[Data supplied]
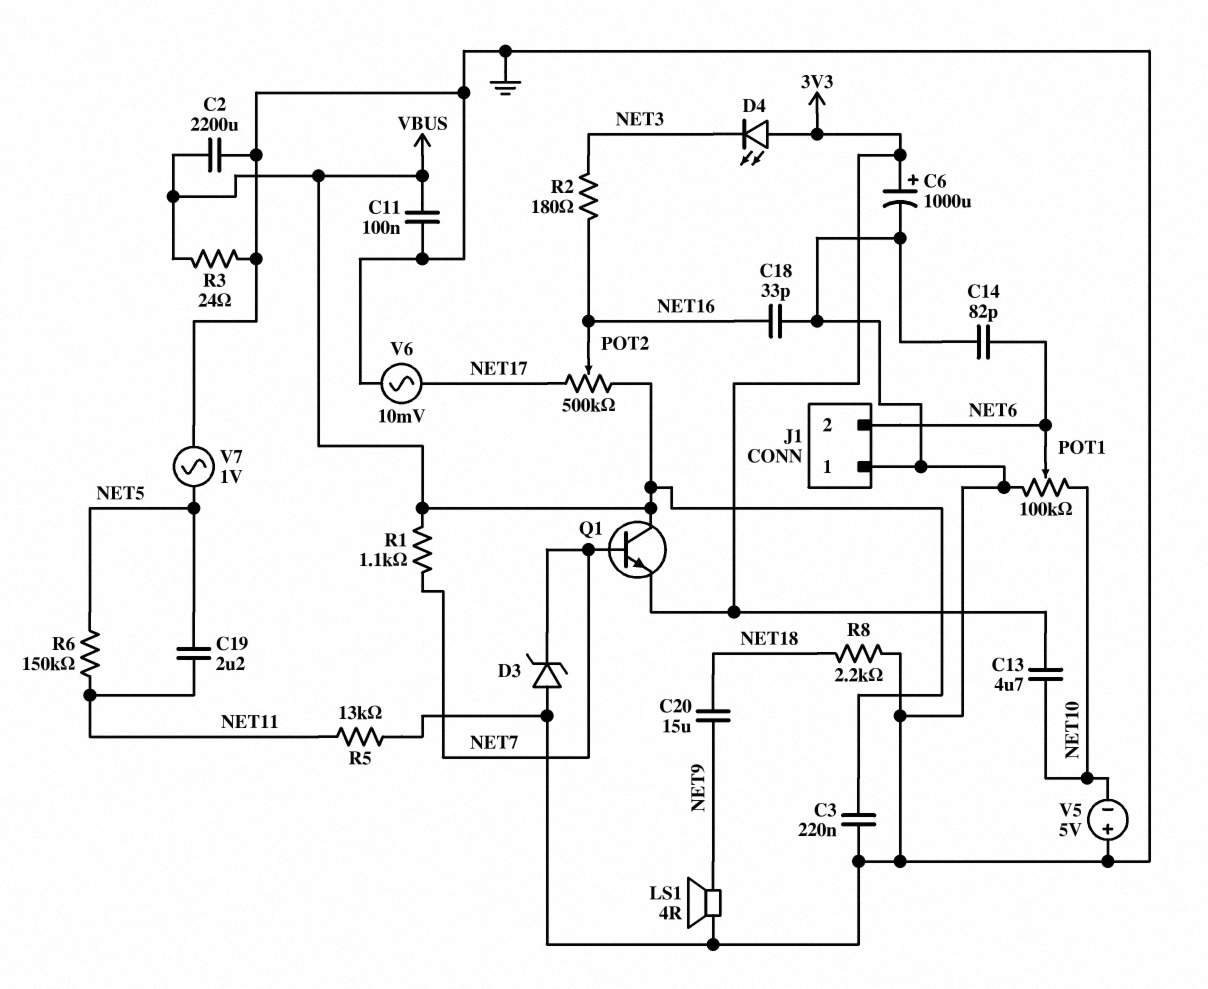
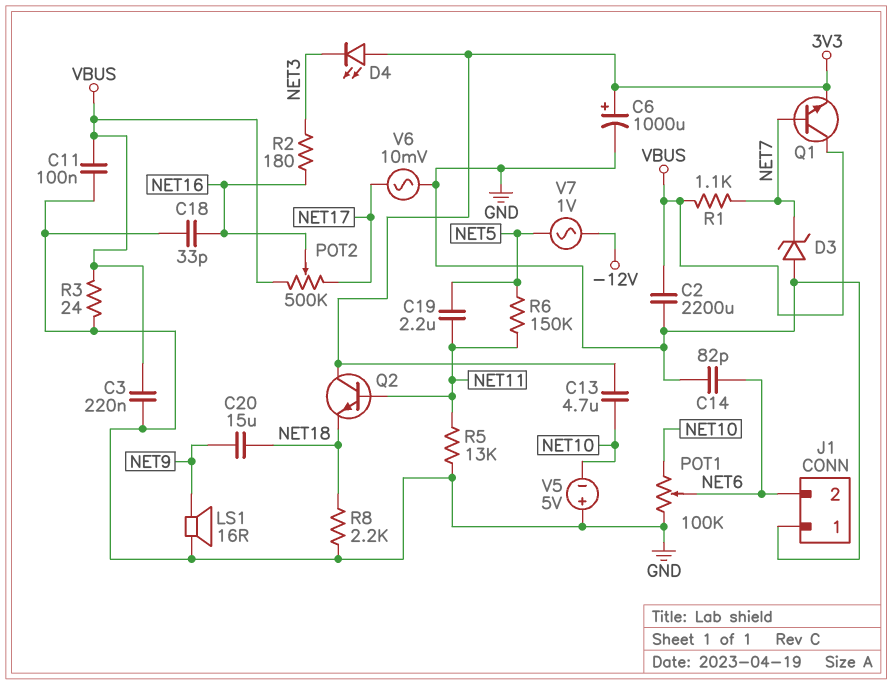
LS1: speaker 4R (GND, NET9) -> speaker 16R (GND, NET9)
Q2: none -> NPN (B NET11, C 3V3, E NET18)
V7: AC 1V (GND, NET5) -> AC 1V (-12V, NET5)

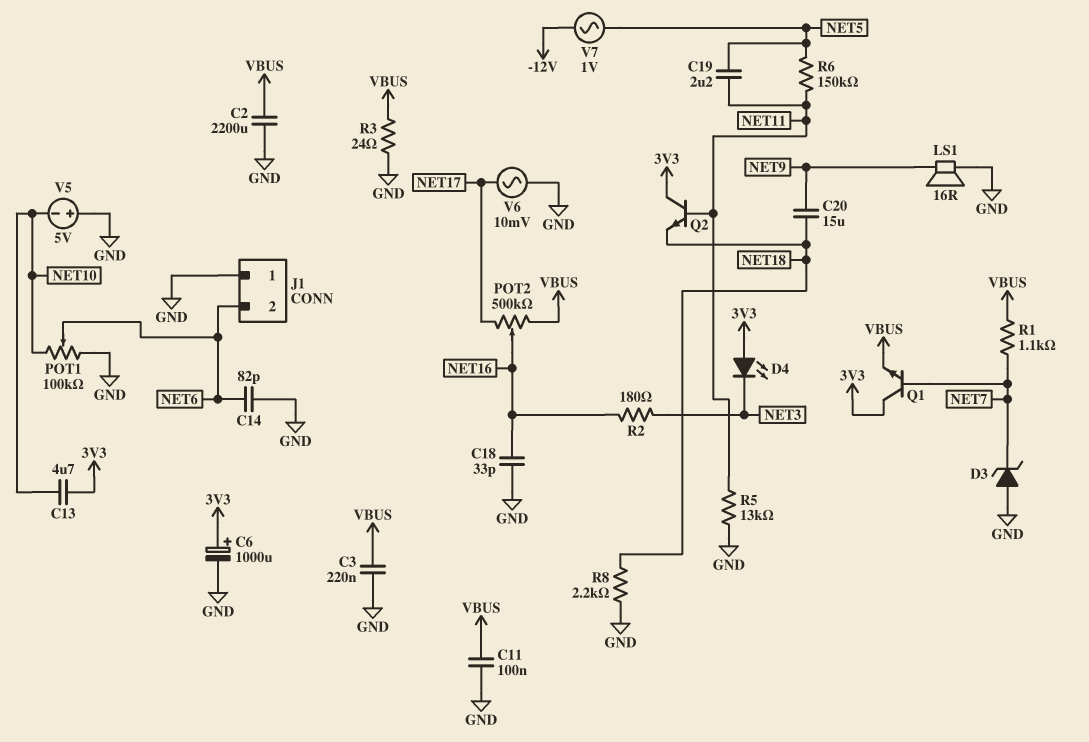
Q1: NPN (B NET7, C VBUS, E 3V3) -> NPN (B NET7, C 3V3, E VBUS)

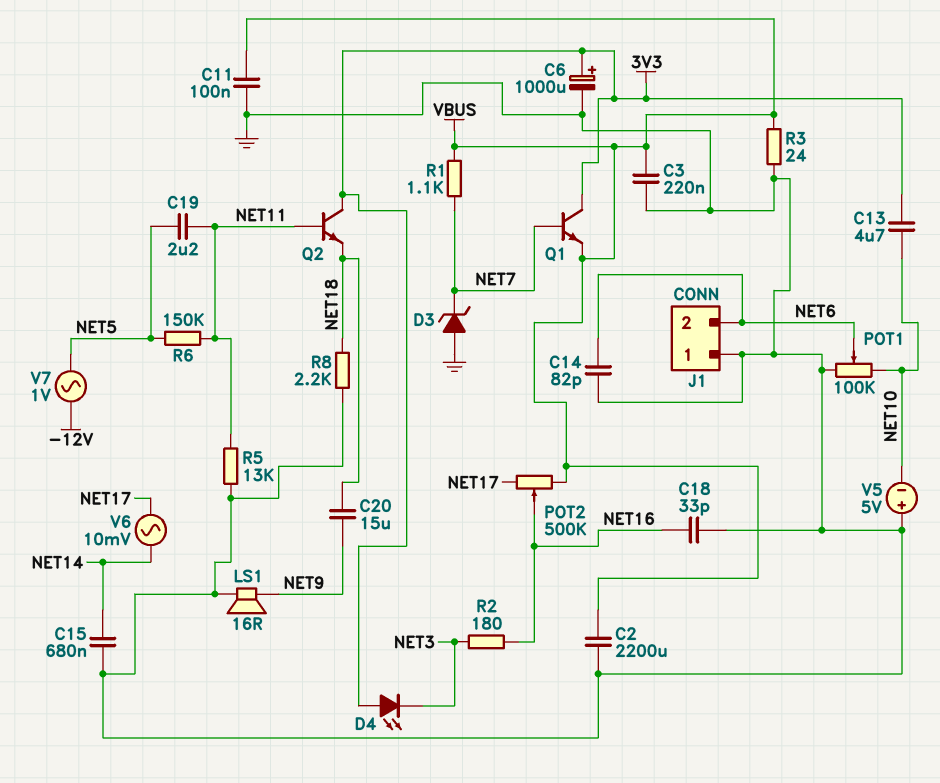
C15: none -> 680nF (GND, NET14)
V6: AC 10mV (GND, NET17) -> AC 10mV (NET14, NET17)

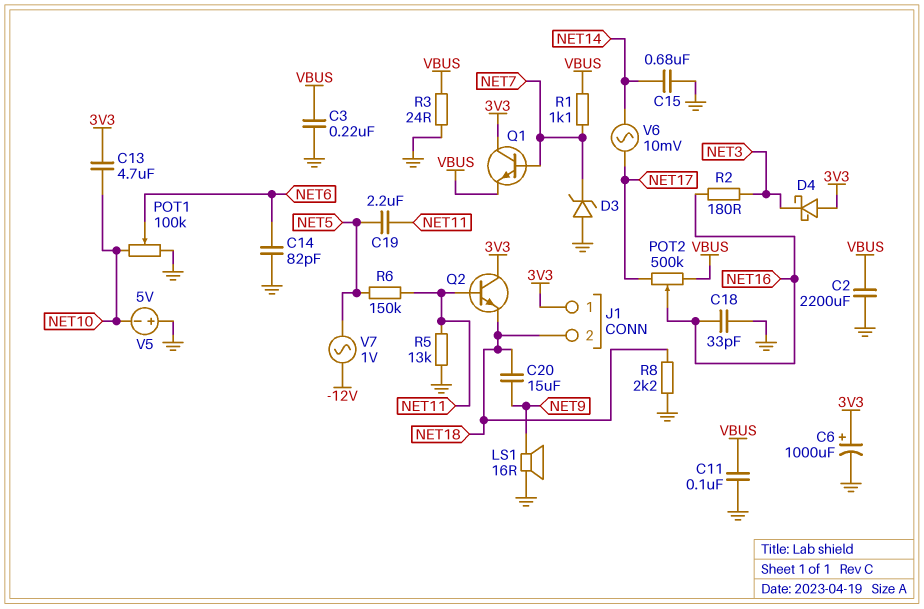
D4: LED (A 3V3, K NET3) -> schottky (A 3V3, K NET3)
J1 pin 1: GND -> 3V3
J1 pin 2: NET6 -> NET18

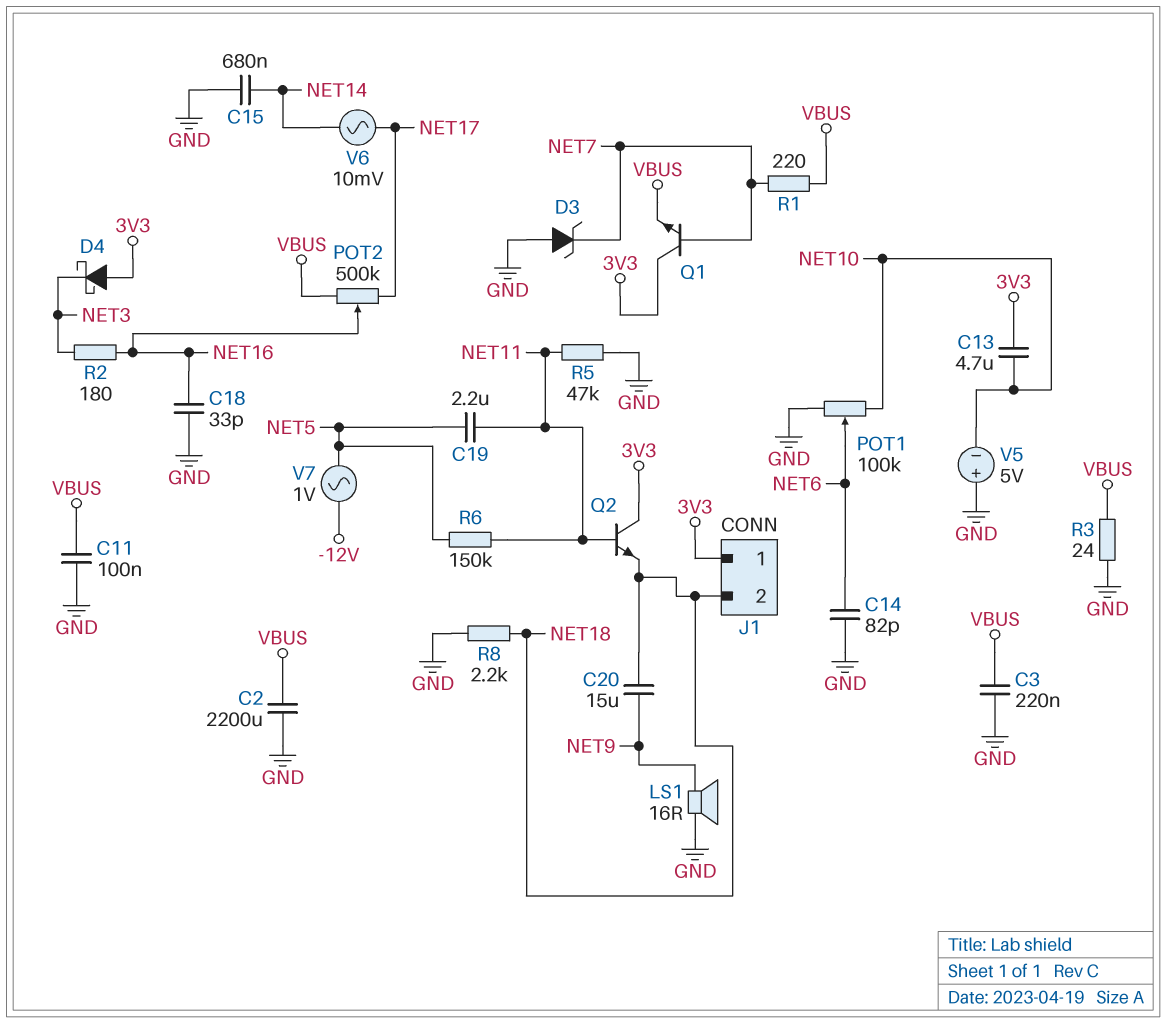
C6: 1000uF (plus 3V3, minus GND) -> none
R1: 1.1k (NET7, VBUS) -> 220 (NET7, VBUS)
R5: 13k (GND, NET11) -> 47k (GND, NET11)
[/Data supplied]
◆ **Exercise details**
Wherever "VBUS" occurs in the records above, copy the line it sits in.

◆ **Task result**
Q1: NPN (B NET7, C VBUS, E 3V3) -> NPN (B NET7, C 3V3, E VBUS)
R1: 1.1k (NET7, VBUS) -> 220 (NET7, VBUS)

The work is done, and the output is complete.